----- DATASET RECORDS

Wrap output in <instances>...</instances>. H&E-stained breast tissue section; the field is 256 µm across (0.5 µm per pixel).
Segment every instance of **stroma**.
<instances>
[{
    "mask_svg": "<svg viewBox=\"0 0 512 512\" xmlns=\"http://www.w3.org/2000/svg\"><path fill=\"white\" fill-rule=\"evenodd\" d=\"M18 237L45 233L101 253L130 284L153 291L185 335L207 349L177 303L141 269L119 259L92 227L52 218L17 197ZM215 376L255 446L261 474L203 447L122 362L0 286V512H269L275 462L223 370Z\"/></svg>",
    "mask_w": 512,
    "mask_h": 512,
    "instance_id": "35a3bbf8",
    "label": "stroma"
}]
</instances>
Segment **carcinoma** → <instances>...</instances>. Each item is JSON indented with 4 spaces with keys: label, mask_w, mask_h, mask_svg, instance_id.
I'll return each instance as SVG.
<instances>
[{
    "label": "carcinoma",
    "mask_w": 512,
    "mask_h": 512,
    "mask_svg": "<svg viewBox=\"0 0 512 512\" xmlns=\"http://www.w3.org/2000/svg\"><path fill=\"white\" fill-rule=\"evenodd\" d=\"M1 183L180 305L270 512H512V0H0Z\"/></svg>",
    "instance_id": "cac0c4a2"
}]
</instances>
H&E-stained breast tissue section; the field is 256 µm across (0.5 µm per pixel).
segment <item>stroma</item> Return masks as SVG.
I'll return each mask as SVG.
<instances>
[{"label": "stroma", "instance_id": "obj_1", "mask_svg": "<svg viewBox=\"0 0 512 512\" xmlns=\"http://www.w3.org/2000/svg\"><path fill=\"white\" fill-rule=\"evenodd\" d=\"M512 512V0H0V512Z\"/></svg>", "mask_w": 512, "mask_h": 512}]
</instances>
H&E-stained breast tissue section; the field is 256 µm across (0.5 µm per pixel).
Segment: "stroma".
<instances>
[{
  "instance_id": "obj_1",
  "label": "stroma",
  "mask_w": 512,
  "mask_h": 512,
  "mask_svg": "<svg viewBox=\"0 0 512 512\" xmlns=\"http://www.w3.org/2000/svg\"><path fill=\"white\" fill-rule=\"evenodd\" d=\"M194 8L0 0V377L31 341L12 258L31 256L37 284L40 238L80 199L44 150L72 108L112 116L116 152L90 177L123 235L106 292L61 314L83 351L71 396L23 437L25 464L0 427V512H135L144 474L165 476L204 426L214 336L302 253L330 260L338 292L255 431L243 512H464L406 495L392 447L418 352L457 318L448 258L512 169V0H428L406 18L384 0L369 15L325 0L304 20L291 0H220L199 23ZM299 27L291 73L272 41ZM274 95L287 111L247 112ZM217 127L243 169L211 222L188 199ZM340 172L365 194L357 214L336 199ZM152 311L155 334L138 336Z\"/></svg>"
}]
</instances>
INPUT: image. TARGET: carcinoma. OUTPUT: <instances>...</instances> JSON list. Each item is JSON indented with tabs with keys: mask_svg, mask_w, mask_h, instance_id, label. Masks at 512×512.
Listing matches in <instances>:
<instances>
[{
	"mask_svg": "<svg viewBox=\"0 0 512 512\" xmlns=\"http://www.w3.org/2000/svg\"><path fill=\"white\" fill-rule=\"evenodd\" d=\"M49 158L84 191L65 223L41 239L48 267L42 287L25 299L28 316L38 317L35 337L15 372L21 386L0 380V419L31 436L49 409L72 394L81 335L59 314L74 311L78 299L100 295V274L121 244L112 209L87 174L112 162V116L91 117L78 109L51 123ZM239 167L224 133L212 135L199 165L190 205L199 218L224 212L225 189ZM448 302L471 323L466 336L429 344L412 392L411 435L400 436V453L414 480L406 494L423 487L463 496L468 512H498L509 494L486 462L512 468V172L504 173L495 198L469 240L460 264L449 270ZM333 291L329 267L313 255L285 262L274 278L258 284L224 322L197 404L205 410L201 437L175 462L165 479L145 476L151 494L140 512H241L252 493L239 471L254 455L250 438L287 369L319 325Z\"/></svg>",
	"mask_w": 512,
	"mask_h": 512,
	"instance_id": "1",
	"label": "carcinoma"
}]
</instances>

----------

Retype the material in full, character for character.

WRITTEN RESPONSE »
Wrap output in <instances>...</instances>. H&E-stained breast tissue section; the field is 256 µm across (0.5 µm per pixel).
Segment every instance of **stroma**.
<instances>
[{
    "mask_svg": "<svg viewBox=\"0 0 512 512\" xmlns=\"http://www.w3.org/2000/svg\"><path fill=\"white\" fill-rule=\"evenodd\" d=\"M18 237L45 233L101 253L130 284L153 291L185 335L207 349L177 303L141 269L119 259L92 227L52 218L17 197ZM215 376L255 446L261 474L203 447L122 362L0 286V512H269L275 462L223 370Z\"/></svg>",
    "mask_w": 512,
    "mask_h": 512,
    "instance_id": "35a3bbf8",
    "label": "stroma"
}]
</instances>
Segment **carcinoma** → <instances>...</instances>. Each item is JSON indented with 4 spaces with keys: label, mask_w, mask_h, mask_svg, instance_id.
I'll return each instance as SVG.
<instances>
[{
    "label": "carcinoma",
    "mask_w": 512,
    "mask_h": 512,
    "mask_svg": "<svg viewBox=\"0 0 512 512\" xmlns=\"http://www.w3.org/2000/svg\"><path fill=\"white\" fill-rule=\"evenodd\" d=\"M1 183L180 305L270 512H512V0H0Z\"/></svg>",
    "instance_id": "cac0c4a2"
}]
</instances>
H&E-stained breast tissue section; the field is 256 µm across (0.5 µm per pixel).
segment <item>stroma</item> Return masks as SVG.
I'll return each mask as SVG.
<instances>
[{"label": "stroma", "instance_id": "obj_1", "mask_svg": "<svg viewBox=\"0 0 512 512\" xmlns=\"http://www.w3.org/2000/svg\"><path fill=\"white\" fill-rule=\"evenodd\" d=\"M512 512V0H0V512Z\"/></svg>", "mask_w": 512, "mask_h": 512}]
</instances>
H&E-stained breast tissue section; the field is 256 µm across (0.5 µm per pixel).
Segment: "stroma".
<instances>
[{
  "instance_id": "obj_1",
  "label": "stroma",
  "mask_w": 512,
  "mask_h": 512,
  "mask_svg": "<svg viewBox=\"0 0 512 512\" xmlns=\"http://www.w3.org/2000/svg\"><path fill=\"white\" fill-rule=\"evenodd\" d=\"M194 8L0 0V377L31 341L12 258L31 256L37 284L40 238L80 199L44 150L72 108L112 116L116 152L90 177L123 235L106 292L61 314L83 351L71 396L23 437L25 464L0 427V512H135L144 474L165 476L204 426L214 336L302 253L330 260L338 292L255 431L243 512H464L406 495L392 447L418 352L457 318L448 258L512 169V0H428L406 18L384 0L369 15L325 0L304 20L291 0H220L199 23ZM299 27L291 73L272 41ZM274 95L287 111L247 112ZM217 127L243 169L211 222L188 199ZM340 172L365 194L357 214L336 199ZM152 311L155 334L138 336Z\"/></svg>"
}]
</instances>
INPUT: image. TARGET: carcinoma. OUTPUT: <instances>...</instances> JSON list. Each item is JSON indented with tabs with keys: mask_svg, mask_w, mask_h, instance_id, label. Masks at 512×512.
Listing matches in <instances>:
<instances>
[{
	"mask_svg": "<svg viewBox=\"0 0 512 512\" xmlns=\"http://www.w3.org/2000/svg\"><path fill=\"white\" fill-rule=\"evenodd\" d=\"M49 158L84 191L65 223L41 239L48 267L42 287L25 299L28 316L38 317L35 337L15 372L21 386L0 380V419L31 436L49 409L72 394L81 335L59 314L74 311L78 299L100 295V274L121 244L112 209L87 174L112 162V116L91 117L78 109L51 123ZM239 167L224 133L212 135L199 165L190 205L199 218L224 212L225 189ZM448 302L471 323L466 336L429 344L412 392L411 435L400 436V453L414 480L406 494L423 487L463 496L468 512H498L509 494L486 462L512 468V172L504 173L495 198L469 240L460 264L449 270ZM333 291L329 267L313 255L285 262L274 278L258 284L224 322L197 404L205 410L201 437L175 462L165 479L145 476L151 494L140 512H241L252 493L239 471L254 455L250 438L287 369L319 325Z\"/></svg>",
	"mask_w": 512,
	"mask_h": 512,
	"instance_id": "1",
	"label": "carcinoma"
}]
</instances>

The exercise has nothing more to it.